§ EXERCISE BRIEF:
With the pictures removed, write out the full listing below exactly.

§ SUPPLIED ENTRIES:
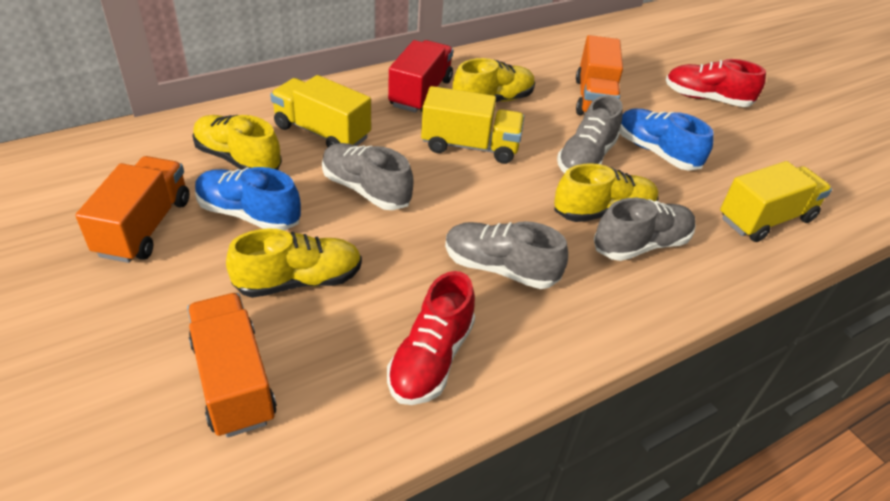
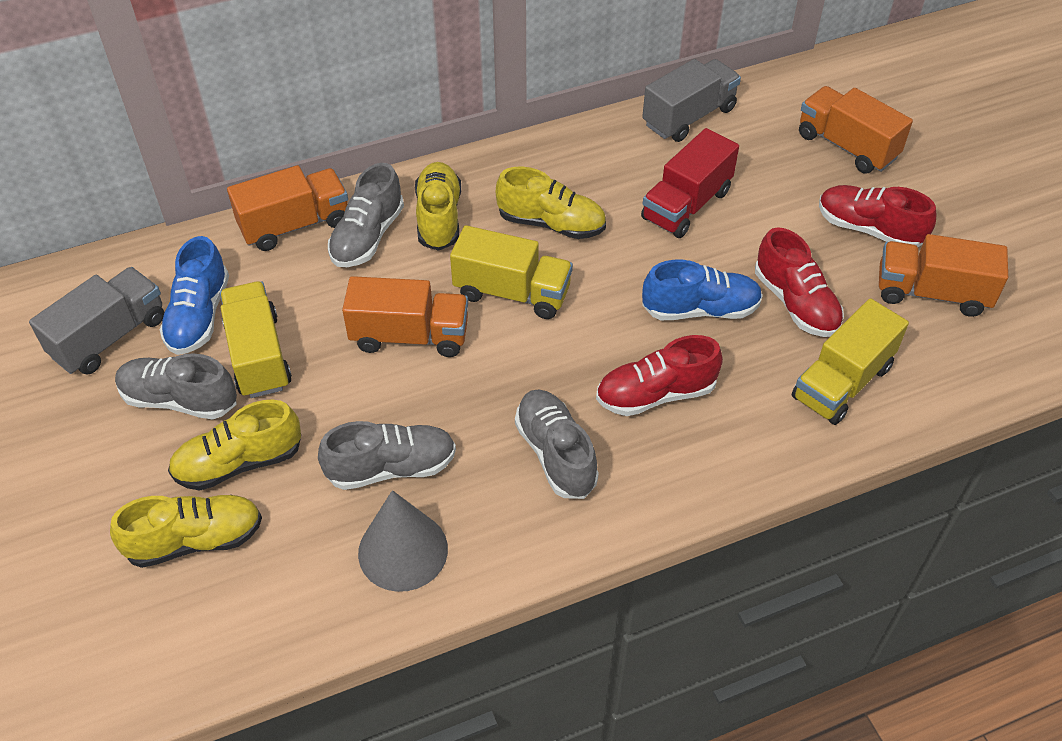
grey cone: 0 -> 1
grey truck: 0 -> 2
orange truck: 3 -> 4
red shoe: 2 -> 3

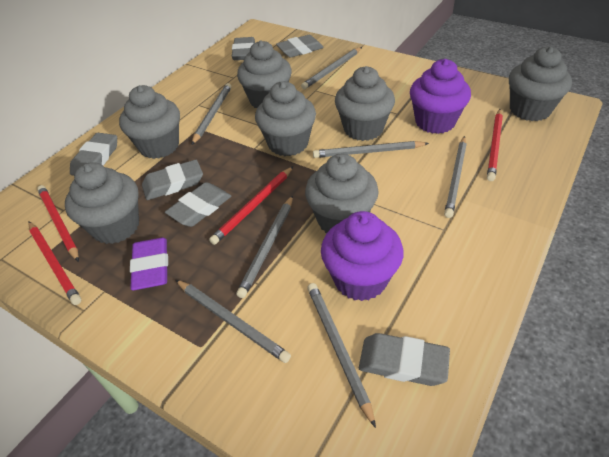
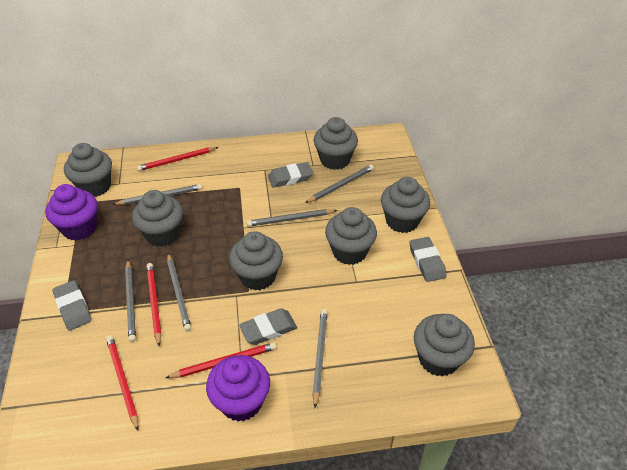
grey eraser: 6 -> 4
grey pencil: 7 -> 6
purple eraser: 1 -> 0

§ ANSWER:
grey cone: 0 -> 1
grey truck: 0 -> 2
orange truck: 3 -> 4
red shoe: 2 -> 3

grey eraser: 6 -> 4
grey pencil: 7 -> 6
purple eraser: 1 -> 0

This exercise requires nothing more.